Exercise details:
From the line containing "building: none -> [59,124,220,283]" to the line containing "building: none -> [32,261,204,417]" in the entries below, reproduce every line exactly, ends included. Nothing else belongs in the copy, and no pictures.
** Opening Task material block **
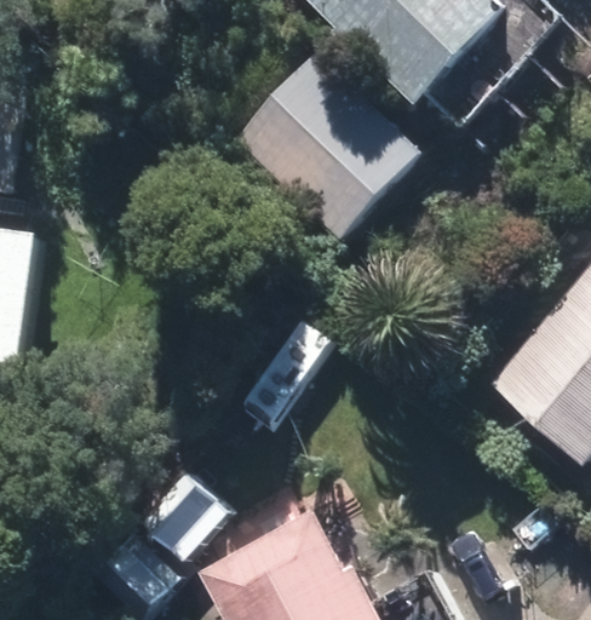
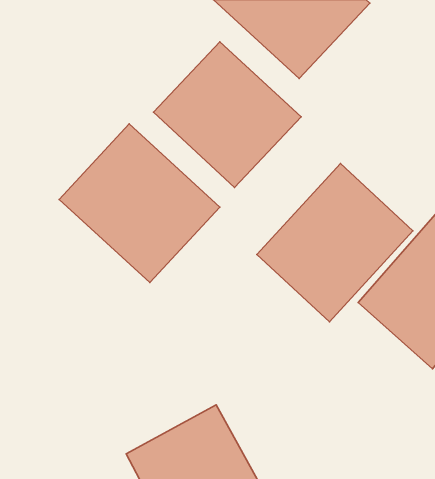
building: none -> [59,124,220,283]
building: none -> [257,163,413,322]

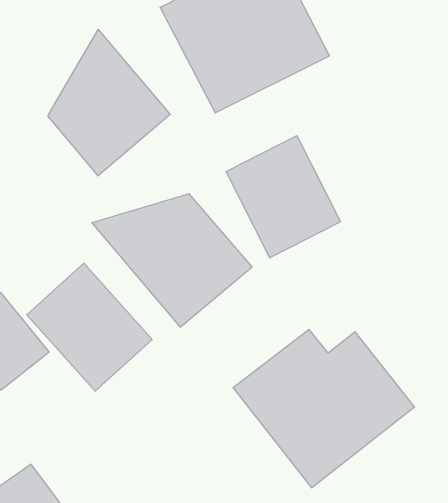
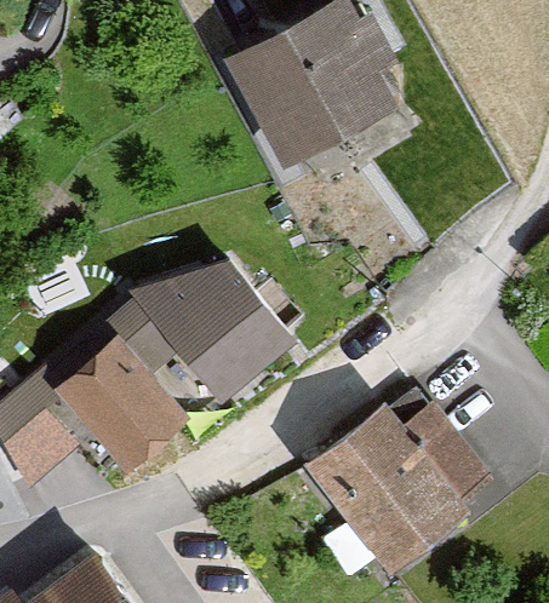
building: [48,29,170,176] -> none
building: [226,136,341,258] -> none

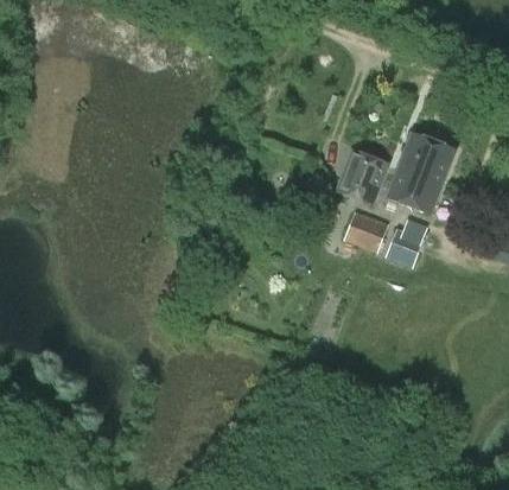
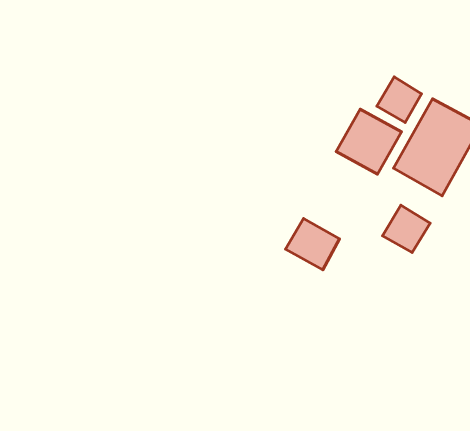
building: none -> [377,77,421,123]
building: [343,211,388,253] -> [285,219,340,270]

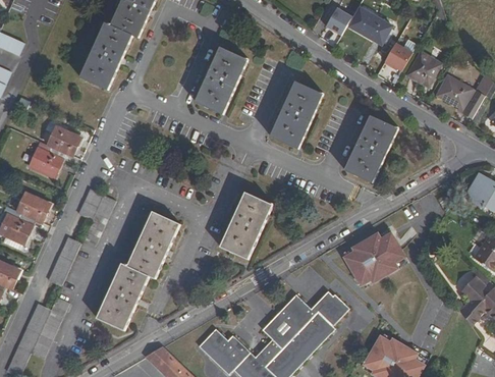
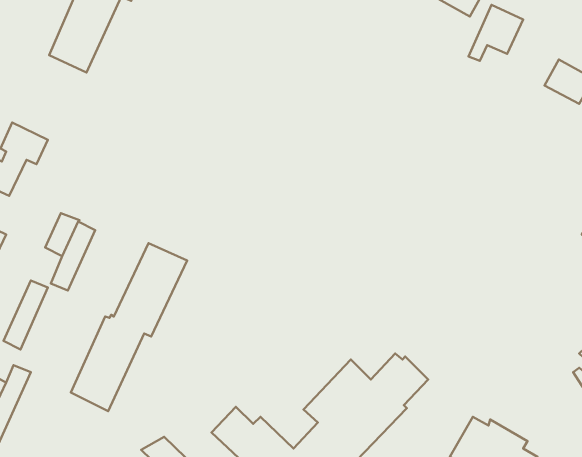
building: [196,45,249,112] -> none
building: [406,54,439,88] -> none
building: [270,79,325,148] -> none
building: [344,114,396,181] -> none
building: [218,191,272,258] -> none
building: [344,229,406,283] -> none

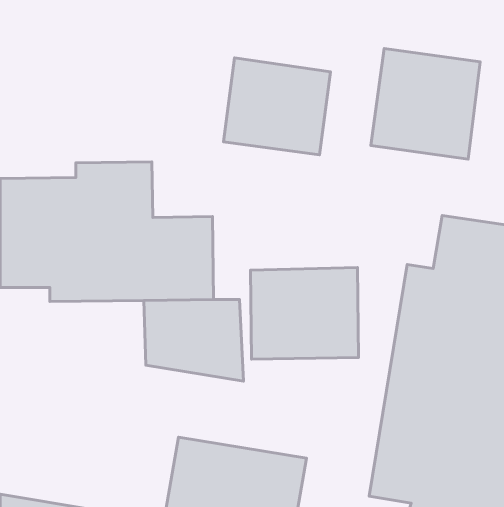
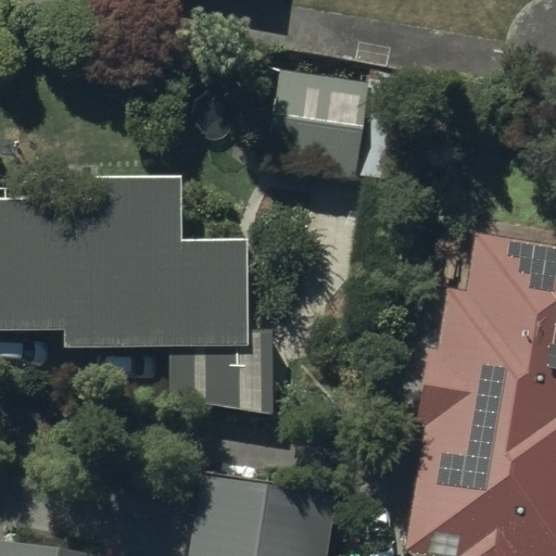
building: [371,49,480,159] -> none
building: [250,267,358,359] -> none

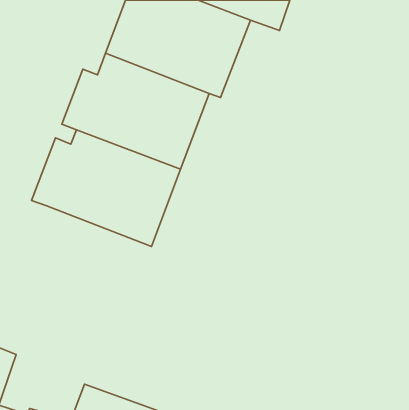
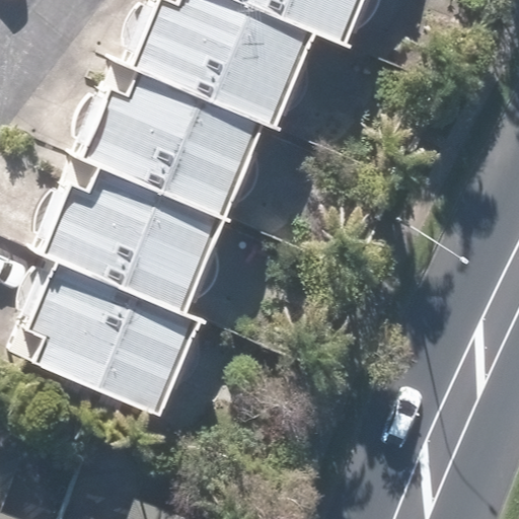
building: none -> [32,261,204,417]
** Closing Task material block **
** Opening Task material block **
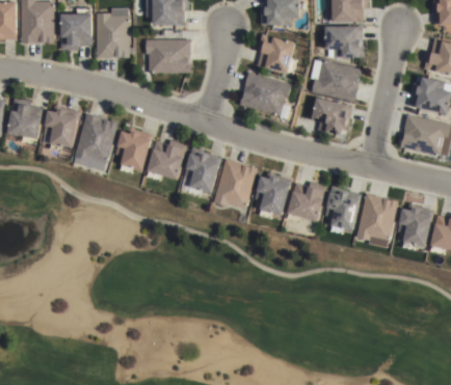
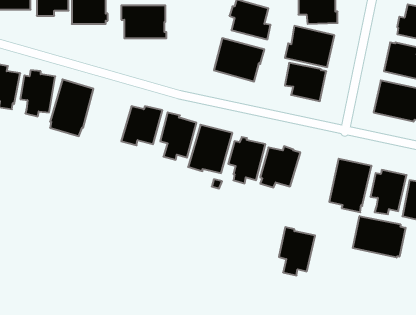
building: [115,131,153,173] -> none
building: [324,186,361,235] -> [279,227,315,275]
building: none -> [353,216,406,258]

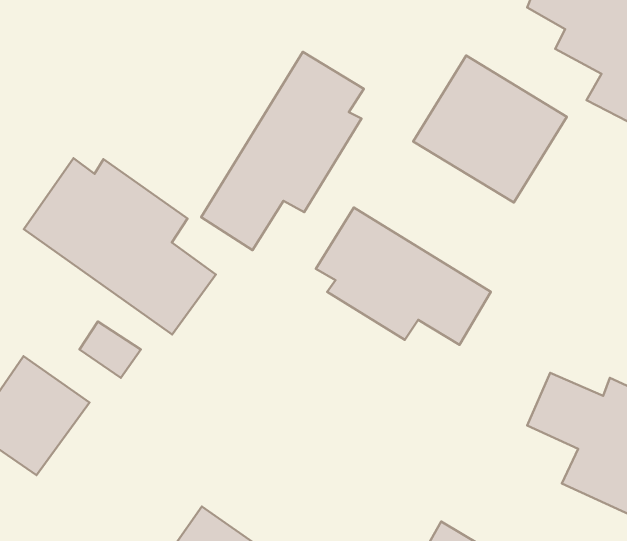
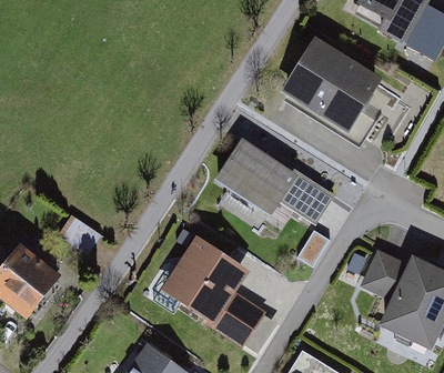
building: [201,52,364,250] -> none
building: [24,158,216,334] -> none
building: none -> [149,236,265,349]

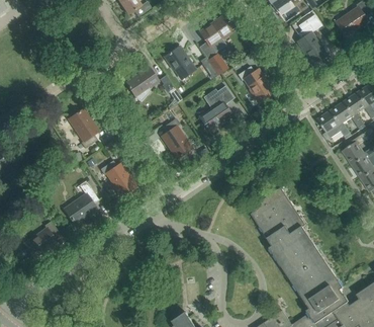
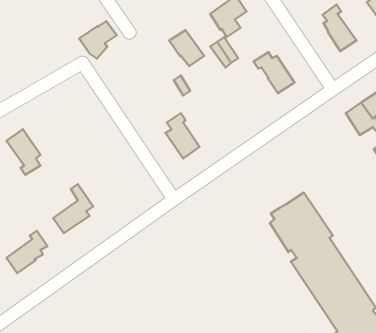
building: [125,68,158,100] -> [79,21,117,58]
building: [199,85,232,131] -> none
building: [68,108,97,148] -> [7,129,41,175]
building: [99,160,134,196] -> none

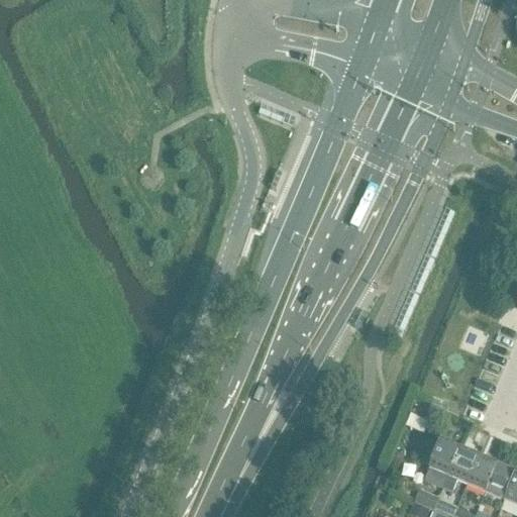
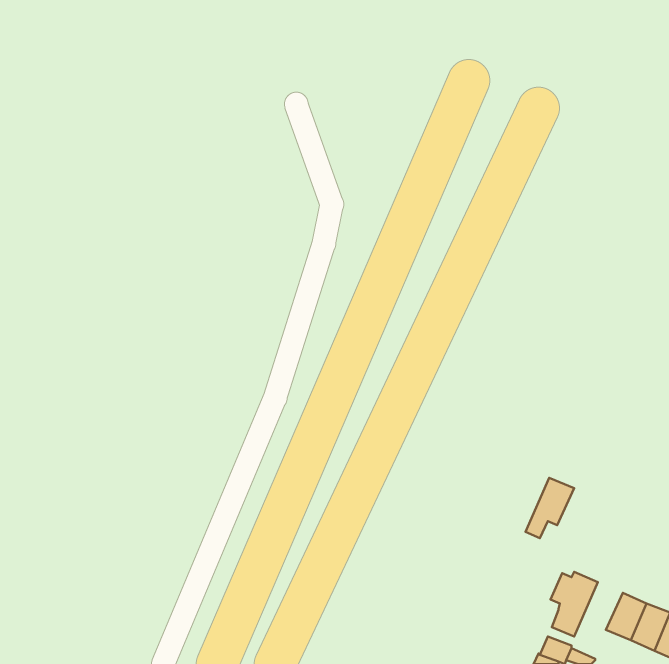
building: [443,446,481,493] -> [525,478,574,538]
** Closing Task material block **
Answer:
building: none -> [59,124,220,283]
building: none -> [257,163,413,322]

building: [48,29,170,176] -> none
building: [226,136,341,258] -> none

building: none -> [377,77,421,123]
building: [343,211,388,253] -> [285,219,340,270]

building: [196,45,249,112] -> none
building: [406,54,439,88] -> none
building: [270,79,325,148] -> none
building: [344,114,396,181] -> none
building: [218,191,272,258] -> none
building: [344,229,406,283] -> none

building: [371,49,480,159] -> none
building: [250,267,358,359] -> none

building: none -> [32,261,204,417]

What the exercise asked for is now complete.